====== Record extracts
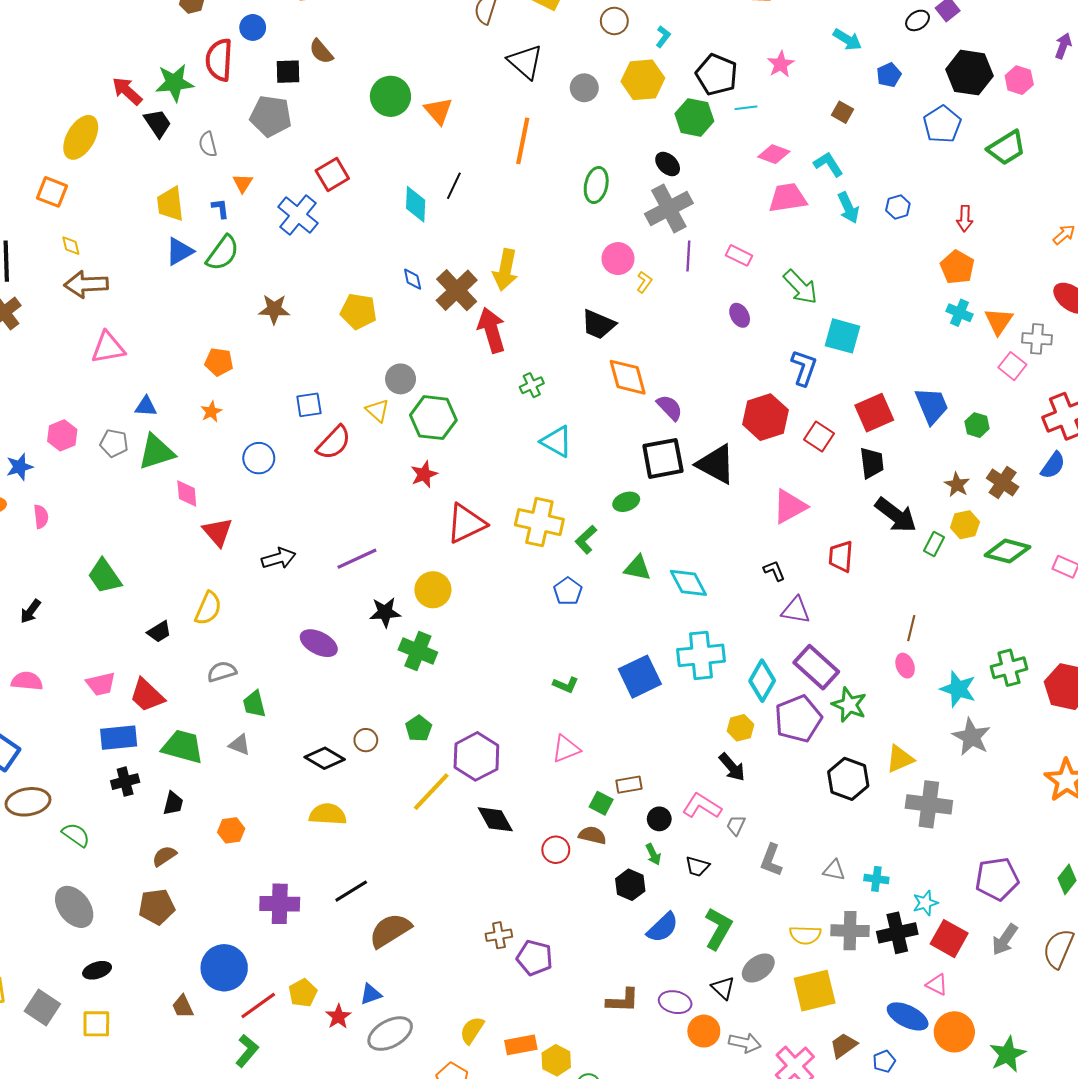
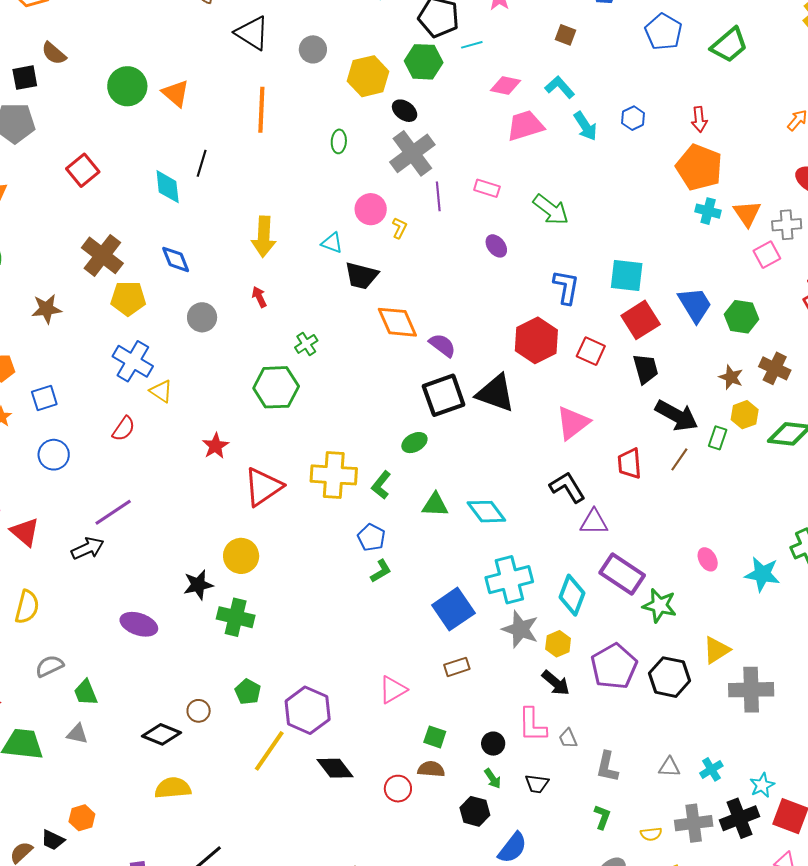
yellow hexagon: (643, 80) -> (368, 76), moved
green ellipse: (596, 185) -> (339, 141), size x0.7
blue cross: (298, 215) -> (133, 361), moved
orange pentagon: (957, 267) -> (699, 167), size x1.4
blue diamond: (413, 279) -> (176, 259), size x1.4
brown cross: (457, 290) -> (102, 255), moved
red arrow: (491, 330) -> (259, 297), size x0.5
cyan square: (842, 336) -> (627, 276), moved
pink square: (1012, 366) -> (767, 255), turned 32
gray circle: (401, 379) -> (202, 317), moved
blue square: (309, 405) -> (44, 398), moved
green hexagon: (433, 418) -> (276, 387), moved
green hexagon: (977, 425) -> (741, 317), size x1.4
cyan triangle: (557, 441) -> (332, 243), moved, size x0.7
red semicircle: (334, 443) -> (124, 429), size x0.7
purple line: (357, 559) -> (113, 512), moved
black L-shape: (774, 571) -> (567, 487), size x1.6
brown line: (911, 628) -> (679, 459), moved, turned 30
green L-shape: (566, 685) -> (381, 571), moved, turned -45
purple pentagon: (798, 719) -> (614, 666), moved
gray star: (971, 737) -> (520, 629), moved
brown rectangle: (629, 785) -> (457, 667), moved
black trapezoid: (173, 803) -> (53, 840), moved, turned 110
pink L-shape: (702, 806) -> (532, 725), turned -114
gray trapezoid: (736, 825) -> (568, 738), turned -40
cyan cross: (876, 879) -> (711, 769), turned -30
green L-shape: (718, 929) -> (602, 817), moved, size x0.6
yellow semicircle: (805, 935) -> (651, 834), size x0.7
============
====== Record extracts
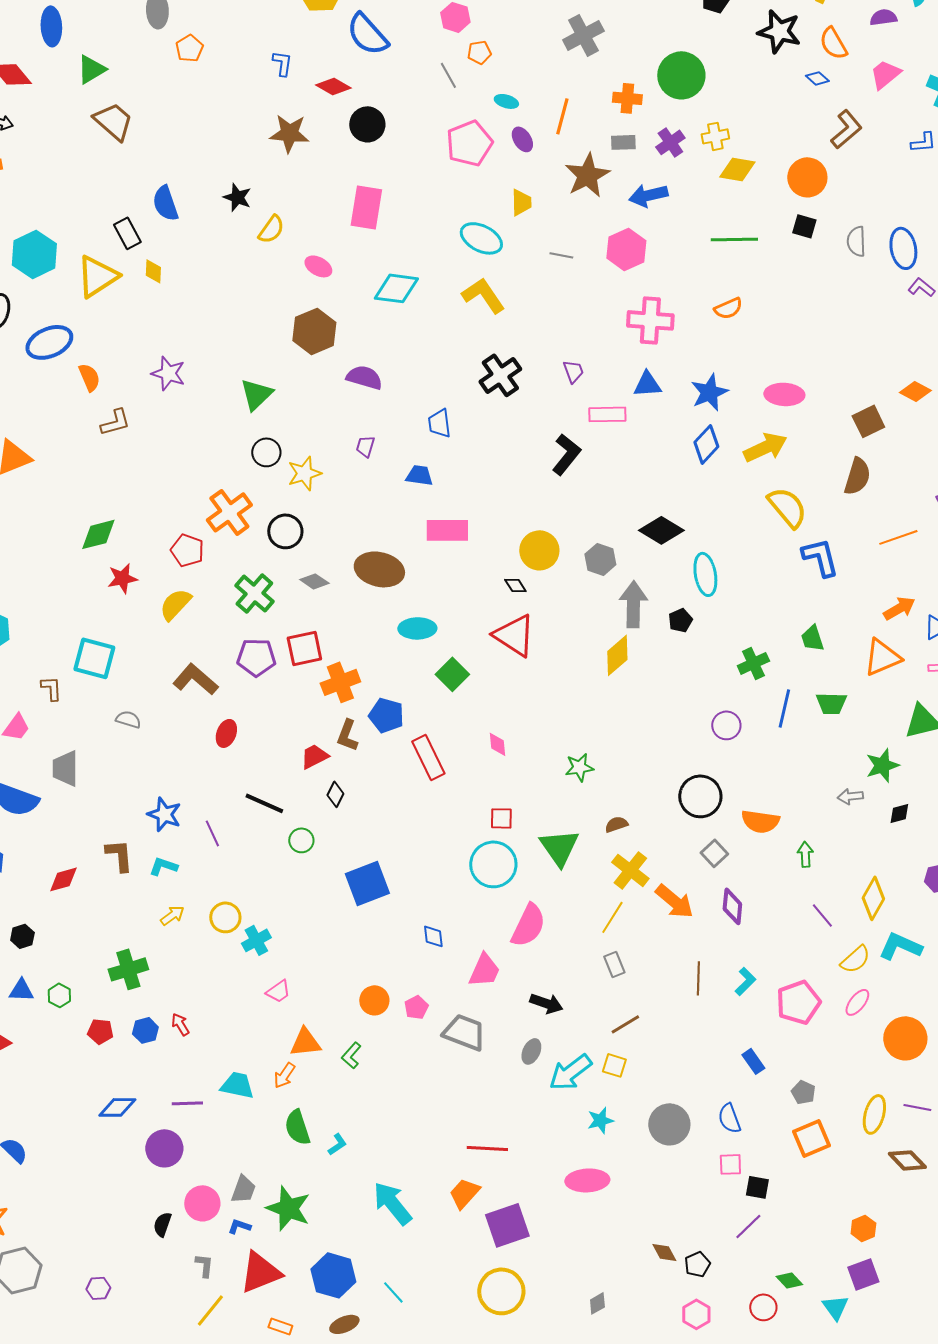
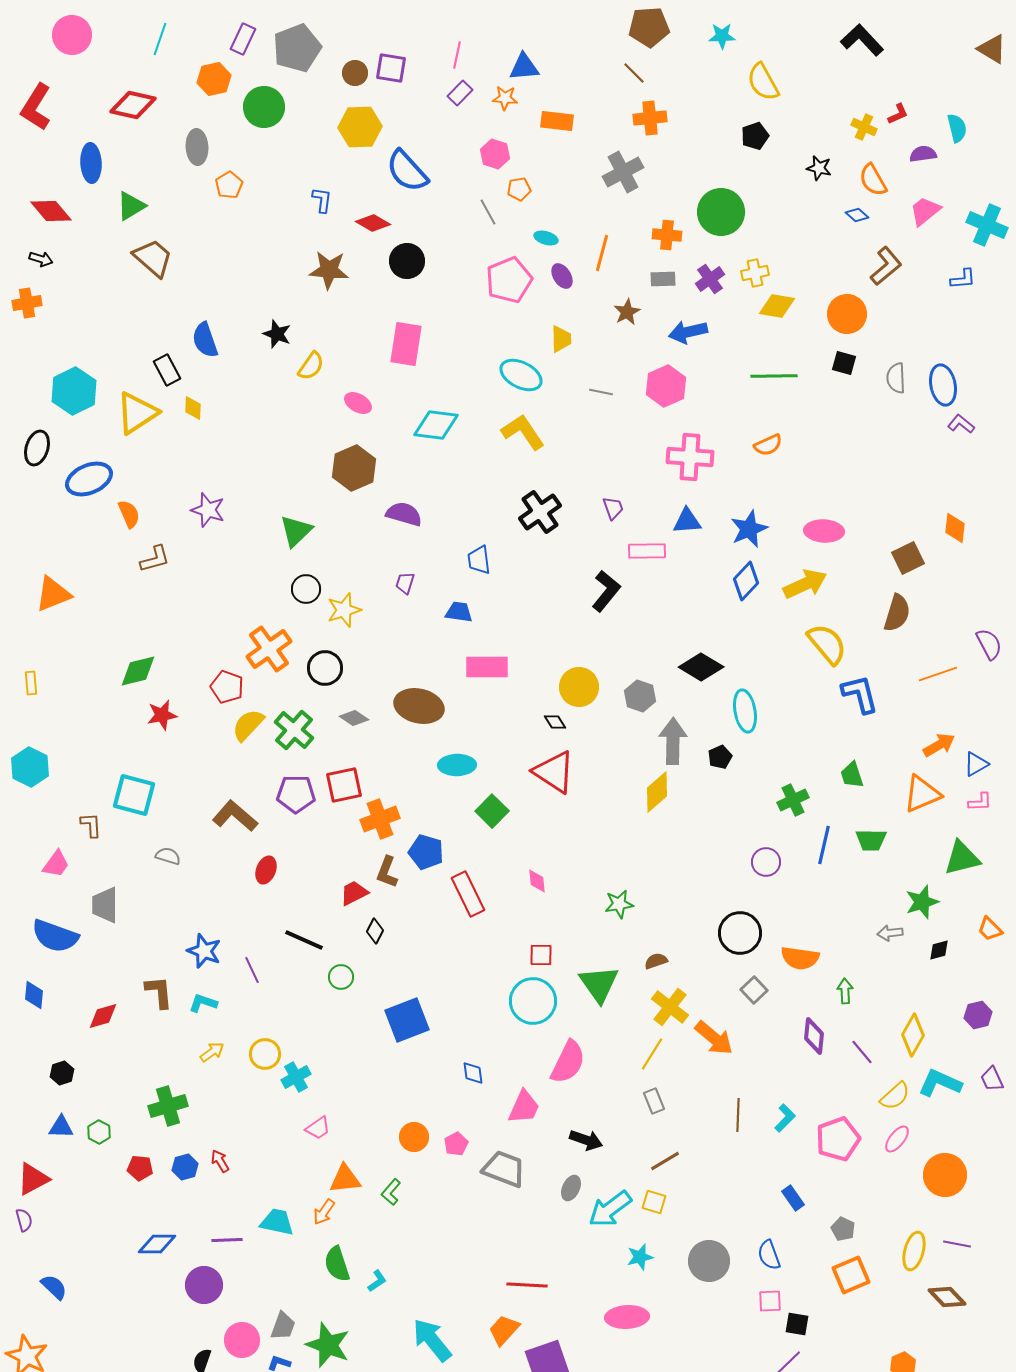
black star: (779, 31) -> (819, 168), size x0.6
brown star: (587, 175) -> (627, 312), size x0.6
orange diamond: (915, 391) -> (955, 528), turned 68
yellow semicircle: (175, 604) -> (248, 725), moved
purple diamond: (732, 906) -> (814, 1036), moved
============
▶ [Instructions for the task]: Please reproduce the lines from the line with "yellow hexagon: (643, 80) -> (368, 76), moved" to the line with "yellow semicircle: (805, 935)", both ends included, exactly as they appear above.

▶ [Problem solution]:
yellow hexagon: (643, 80) -> (368, 76), moved
green ellipse: (596, 185) -> (339, 141), size x0.7
blue cross: (298, 215) -> (133, 361), moved
orange pentagon: (957, 267) -> (699, 167), size x1.4
blue diamond: (413, 279) -> (176, 259), size x1.4
brown cross: (457, 290) -> (102, 255), moved
red arrow: (491, 330) -> (259, 297), size x0.5
cyan square: (842, 336) -> (627, 276), moved
pink square: (1012, 366) -> (767, 255), turned 32
gray circle: (401, 379) -> (202, 317), moved
blue square: (309, 405) -> (44, 398), moved
green hexagon: (433, 418) -> (276, 387), moved
green hexagon: (977, 425) -> (741, 317), size x1.4
cyan triangle: (557, 441) -> (332, 243), moved, size x0.7
red semicircle: (334, 443) -> (124, 429), size x0.7
purple line: (357, 559) -> (113, 512), moved
black L-shape: (774, 571) -> (567, 487), size x1.6
brown line: (911, 628) -> (679, 459), moved, turned 30
green L-shape: (566, 685) -> (381, 571), moved, turned -45
purple pentagon: (798, 719) -> (614, 666), moved
gray star: (971, 737) -> (520, 629), moved
brown rectangle: (629, 785) -> (457, 667), moved
black trapezoid: (173, 803) -> (53, 840), moved, turned 110
pink L-shape: (702, 806) -> (532, 725), turned -114
gray trapezoid: (736, 825) -> (568, 738), turned -40
cyan cross: (876, 879) -> (711, 769), turned -30
green L-shape: (718, 929) -> (602, 817), moved, size x0.6
yellow semicircle: (805, 935) -> (651, 834), size x0.7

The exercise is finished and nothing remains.